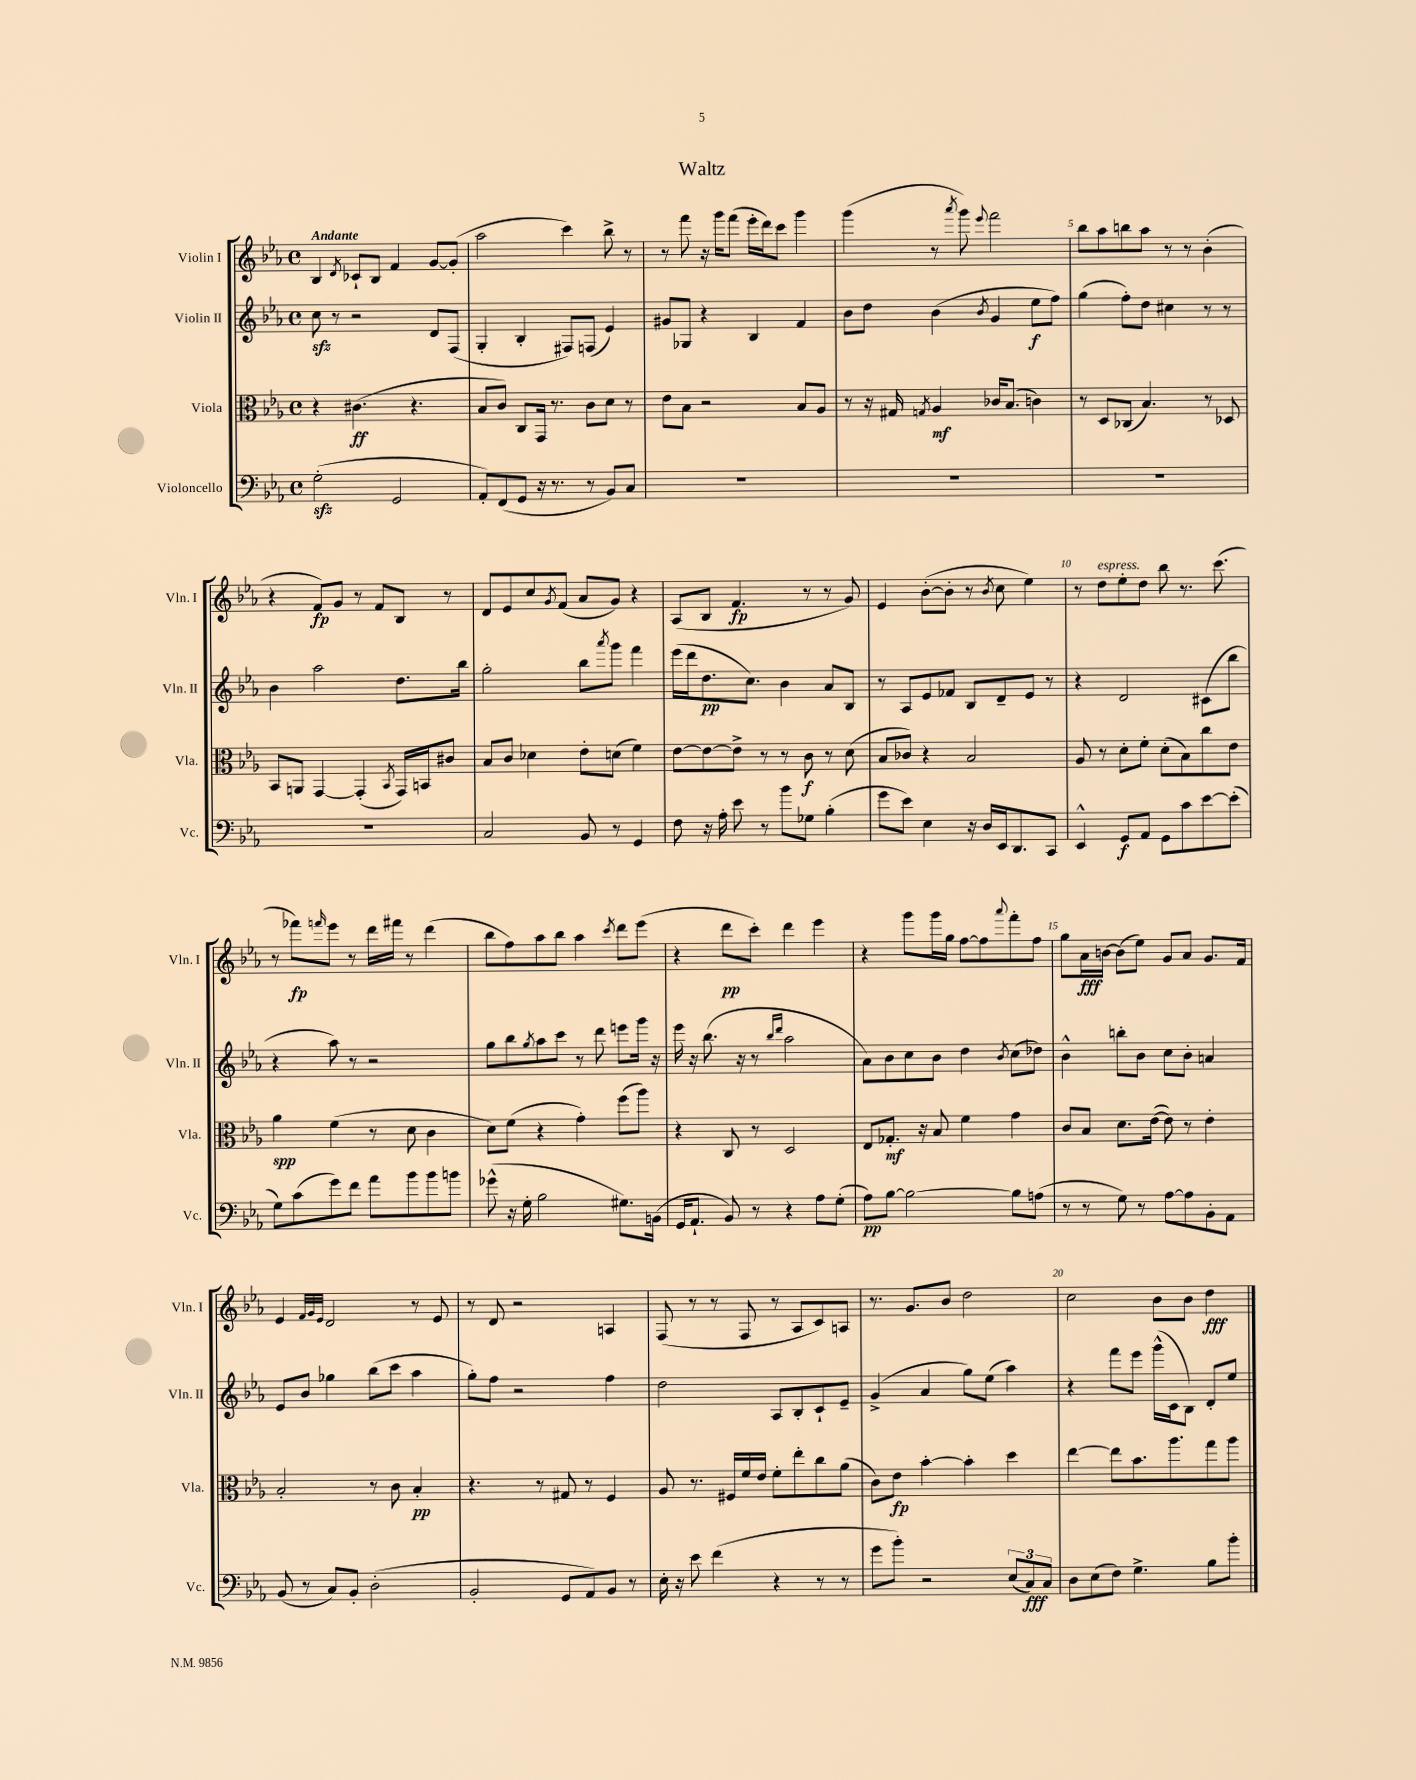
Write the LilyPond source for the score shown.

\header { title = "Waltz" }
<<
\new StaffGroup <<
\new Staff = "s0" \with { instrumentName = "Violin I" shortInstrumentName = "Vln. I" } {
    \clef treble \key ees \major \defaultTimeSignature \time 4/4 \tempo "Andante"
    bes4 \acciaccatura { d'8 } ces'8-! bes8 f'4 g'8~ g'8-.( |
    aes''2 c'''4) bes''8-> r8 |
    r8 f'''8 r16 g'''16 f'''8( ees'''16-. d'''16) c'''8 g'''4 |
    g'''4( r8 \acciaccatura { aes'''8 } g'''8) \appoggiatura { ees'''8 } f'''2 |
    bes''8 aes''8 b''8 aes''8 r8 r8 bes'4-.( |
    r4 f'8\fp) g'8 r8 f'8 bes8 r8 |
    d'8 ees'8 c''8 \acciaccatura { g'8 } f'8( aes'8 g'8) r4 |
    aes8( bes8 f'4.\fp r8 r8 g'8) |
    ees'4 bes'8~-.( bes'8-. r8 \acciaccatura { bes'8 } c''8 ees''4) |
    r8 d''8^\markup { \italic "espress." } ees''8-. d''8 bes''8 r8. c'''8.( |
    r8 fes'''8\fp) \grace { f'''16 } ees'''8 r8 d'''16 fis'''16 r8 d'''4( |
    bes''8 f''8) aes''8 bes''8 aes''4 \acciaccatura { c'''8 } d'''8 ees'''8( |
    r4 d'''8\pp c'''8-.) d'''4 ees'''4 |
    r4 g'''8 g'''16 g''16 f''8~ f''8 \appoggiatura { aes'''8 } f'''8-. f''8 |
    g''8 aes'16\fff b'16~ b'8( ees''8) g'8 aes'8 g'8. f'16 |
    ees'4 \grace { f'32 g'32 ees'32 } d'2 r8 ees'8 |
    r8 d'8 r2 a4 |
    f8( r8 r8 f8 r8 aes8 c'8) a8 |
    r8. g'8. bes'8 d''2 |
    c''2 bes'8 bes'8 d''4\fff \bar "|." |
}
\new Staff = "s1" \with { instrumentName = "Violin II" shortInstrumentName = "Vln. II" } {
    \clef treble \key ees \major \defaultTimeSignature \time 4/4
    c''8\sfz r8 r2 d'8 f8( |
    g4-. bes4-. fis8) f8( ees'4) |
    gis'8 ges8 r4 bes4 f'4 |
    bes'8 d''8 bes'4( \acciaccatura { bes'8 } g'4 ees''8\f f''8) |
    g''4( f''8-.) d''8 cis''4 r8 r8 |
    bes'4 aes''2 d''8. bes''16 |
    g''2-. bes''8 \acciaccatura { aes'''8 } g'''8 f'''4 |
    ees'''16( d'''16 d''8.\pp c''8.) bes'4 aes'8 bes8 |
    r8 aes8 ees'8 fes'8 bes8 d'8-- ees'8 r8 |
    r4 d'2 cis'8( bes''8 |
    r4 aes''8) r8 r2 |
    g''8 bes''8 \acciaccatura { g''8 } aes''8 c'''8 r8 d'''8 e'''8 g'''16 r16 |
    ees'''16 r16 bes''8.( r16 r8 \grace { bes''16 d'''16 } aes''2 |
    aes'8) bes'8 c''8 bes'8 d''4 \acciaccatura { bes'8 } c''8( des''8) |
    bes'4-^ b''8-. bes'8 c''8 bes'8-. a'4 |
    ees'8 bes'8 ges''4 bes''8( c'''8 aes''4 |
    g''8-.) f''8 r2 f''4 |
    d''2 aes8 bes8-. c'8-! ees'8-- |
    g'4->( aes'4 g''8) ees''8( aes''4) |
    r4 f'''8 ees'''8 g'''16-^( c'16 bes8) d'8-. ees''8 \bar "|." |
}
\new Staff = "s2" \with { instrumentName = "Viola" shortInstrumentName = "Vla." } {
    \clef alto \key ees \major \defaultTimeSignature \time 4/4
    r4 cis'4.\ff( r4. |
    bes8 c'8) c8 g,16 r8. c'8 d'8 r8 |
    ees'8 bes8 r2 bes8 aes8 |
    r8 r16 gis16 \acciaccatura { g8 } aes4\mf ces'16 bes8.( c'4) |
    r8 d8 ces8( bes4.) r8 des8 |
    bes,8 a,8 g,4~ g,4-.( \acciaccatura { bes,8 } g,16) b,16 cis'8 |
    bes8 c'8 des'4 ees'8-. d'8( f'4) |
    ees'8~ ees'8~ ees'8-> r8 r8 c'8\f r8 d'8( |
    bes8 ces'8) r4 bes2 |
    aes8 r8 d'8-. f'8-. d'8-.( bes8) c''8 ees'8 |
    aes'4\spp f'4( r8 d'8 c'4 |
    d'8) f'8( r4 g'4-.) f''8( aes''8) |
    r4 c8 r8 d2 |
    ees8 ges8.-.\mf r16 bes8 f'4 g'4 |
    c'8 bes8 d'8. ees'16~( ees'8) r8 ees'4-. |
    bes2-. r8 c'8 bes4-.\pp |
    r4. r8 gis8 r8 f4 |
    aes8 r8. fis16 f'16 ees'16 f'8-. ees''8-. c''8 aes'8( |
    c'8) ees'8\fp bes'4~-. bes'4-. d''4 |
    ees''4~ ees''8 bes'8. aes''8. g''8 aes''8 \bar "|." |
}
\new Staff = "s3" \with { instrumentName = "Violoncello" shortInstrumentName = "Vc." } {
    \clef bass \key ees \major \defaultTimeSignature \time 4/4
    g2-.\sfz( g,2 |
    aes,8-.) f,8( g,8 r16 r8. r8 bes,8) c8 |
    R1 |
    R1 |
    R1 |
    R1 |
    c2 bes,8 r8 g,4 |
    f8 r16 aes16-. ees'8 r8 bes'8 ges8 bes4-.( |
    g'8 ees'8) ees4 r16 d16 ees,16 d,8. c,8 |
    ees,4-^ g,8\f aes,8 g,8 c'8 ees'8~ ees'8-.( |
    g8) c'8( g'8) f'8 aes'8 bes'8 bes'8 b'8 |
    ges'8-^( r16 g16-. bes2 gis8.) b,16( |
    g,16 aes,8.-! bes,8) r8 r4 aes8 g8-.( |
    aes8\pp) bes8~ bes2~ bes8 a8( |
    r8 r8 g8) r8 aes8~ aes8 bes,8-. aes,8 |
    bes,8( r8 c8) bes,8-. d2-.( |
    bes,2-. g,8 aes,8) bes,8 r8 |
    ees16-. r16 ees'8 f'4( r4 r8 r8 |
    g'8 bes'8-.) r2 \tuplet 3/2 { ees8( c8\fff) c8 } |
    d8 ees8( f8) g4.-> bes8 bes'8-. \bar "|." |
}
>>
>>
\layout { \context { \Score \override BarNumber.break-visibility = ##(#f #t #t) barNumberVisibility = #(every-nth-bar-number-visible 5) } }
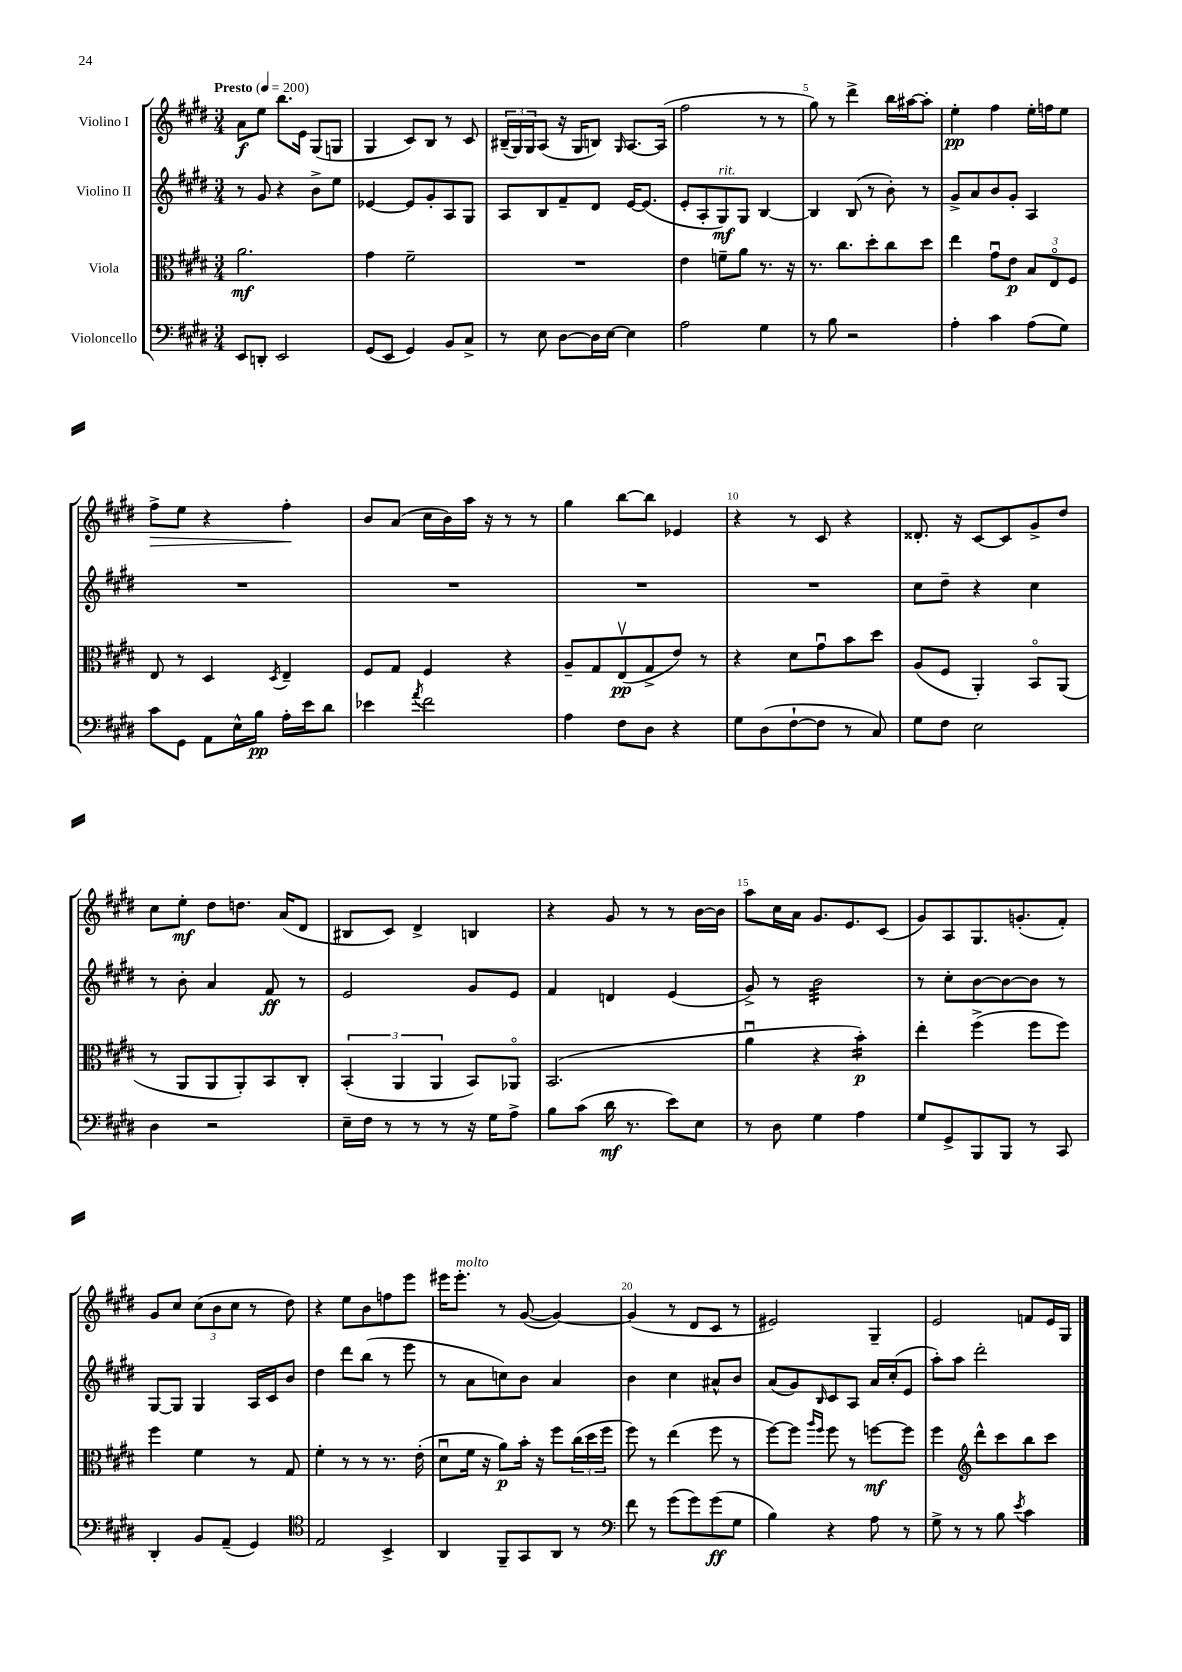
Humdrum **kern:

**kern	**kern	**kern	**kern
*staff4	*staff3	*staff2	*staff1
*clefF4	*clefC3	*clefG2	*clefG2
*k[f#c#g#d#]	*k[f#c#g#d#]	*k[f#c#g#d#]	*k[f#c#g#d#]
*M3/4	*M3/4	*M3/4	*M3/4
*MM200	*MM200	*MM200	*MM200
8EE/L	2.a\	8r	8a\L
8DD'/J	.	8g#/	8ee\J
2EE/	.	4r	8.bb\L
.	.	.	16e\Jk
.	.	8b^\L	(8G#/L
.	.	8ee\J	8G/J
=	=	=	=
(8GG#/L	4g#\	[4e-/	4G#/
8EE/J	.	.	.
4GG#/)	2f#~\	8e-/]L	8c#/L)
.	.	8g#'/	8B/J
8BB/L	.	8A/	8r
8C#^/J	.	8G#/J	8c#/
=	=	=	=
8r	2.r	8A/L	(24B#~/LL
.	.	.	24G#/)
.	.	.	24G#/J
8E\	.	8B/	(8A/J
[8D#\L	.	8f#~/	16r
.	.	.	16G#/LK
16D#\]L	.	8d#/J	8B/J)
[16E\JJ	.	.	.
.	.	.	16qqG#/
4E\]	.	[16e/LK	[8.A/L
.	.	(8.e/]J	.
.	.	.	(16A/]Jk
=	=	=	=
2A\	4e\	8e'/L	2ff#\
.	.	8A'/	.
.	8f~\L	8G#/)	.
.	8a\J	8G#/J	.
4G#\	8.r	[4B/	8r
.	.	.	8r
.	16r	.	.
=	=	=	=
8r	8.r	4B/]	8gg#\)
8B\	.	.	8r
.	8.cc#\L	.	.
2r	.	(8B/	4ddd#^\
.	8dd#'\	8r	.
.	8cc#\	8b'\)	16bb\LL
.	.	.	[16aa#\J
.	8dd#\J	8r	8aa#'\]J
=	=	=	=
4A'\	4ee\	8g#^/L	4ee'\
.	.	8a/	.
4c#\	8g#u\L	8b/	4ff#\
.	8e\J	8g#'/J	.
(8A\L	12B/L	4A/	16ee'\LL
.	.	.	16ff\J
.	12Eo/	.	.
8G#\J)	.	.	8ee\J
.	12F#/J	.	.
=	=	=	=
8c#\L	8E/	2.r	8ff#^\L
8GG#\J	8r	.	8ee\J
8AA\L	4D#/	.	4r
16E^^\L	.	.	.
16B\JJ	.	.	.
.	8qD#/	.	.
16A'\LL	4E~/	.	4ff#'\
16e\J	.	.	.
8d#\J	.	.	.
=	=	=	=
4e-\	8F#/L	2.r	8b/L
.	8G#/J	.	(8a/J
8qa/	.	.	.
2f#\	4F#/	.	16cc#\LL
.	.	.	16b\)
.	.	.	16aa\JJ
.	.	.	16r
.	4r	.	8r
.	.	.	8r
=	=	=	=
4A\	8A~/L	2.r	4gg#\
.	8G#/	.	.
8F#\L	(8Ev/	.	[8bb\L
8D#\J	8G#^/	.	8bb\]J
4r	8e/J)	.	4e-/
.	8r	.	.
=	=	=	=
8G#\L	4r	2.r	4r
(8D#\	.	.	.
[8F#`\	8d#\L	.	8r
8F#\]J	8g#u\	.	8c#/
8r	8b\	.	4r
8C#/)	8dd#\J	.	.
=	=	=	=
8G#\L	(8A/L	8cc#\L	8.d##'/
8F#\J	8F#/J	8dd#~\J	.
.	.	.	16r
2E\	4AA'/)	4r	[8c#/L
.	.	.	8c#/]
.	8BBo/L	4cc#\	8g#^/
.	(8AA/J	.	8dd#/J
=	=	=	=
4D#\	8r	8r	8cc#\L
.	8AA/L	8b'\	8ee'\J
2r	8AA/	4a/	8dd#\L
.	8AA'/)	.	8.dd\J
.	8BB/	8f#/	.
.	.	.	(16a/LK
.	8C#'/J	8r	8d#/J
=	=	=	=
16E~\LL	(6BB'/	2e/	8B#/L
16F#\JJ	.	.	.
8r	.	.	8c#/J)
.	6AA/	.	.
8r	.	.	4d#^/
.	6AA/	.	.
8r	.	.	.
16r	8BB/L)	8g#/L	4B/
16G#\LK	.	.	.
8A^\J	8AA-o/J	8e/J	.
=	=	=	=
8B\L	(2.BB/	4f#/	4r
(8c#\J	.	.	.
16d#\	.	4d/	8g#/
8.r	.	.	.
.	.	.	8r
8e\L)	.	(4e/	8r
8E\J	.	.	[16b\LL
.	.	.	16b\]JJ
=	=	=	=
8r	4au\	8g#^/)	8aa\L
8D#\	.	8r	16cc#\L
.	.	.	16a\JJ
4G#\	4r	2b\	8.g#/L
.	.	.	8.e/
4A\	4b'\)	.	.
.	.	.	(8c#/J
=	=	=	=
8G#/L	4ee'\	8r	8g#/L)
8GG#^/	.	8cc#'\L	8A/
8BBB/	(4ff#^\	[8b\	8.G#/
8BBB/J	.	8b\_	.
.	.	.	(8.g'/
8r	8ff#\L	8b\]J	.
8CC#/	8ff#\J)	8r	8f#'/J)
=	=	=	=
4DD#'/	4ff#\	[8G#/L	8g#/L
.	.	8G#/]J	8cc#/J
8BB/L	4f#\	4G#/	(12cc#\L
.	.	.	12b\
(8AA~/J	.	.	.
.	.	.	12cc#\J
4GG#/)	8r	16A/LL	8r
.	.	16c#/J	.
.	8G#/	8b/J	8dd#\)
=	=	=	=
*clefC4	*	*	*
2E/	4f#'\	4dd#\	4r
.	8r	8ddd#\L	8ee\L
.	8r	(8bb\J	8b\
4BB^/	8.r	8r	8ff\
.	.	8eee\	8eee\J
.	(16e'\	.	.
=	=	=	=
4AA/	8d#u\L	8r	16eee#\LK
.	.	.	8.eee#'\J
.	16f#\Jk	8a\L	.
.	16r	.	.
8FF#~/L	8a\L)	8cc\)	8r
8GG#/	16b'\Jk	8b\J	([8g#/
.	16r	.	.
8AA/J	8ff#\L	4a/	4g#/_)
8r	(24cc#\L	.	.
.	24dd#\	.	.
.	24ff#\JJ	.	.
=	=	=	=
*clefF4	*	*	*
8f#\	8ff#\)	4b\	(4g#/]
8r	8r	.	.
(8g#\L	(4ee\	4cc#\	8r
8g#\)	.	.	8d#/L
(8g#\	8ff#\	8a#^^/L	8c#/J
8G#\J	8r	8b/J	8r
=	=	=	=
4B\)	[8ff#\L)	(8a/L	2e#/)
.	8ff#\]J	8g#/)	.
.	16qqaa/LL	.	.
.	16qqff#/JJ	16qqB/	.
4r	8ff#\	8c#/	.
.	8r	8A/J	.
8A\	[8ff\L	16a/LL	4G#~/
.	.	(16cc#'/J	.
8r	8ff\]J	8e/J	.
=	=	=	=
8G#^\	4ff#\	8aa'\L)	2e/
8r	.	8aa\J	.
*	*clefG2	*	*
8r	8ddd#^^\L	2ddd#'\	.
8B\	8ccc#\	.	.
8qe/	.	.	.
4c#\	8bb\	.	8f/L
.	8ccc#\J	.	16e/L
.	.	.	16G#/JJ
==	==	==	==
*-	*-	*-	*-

• **PROBLEM REQUIREMENTS**
Return each line in the entries above that includes the string "Violin".

• **WRITTEN REPLY**
\new Staff = "s0" \with { instrumentName = "Violin I" shortInstrumentName = "Vln. I" } {
\new Staff = "s1" \with { instrumentName = "Violin II" shortInstrumentName = "Vln. II" } {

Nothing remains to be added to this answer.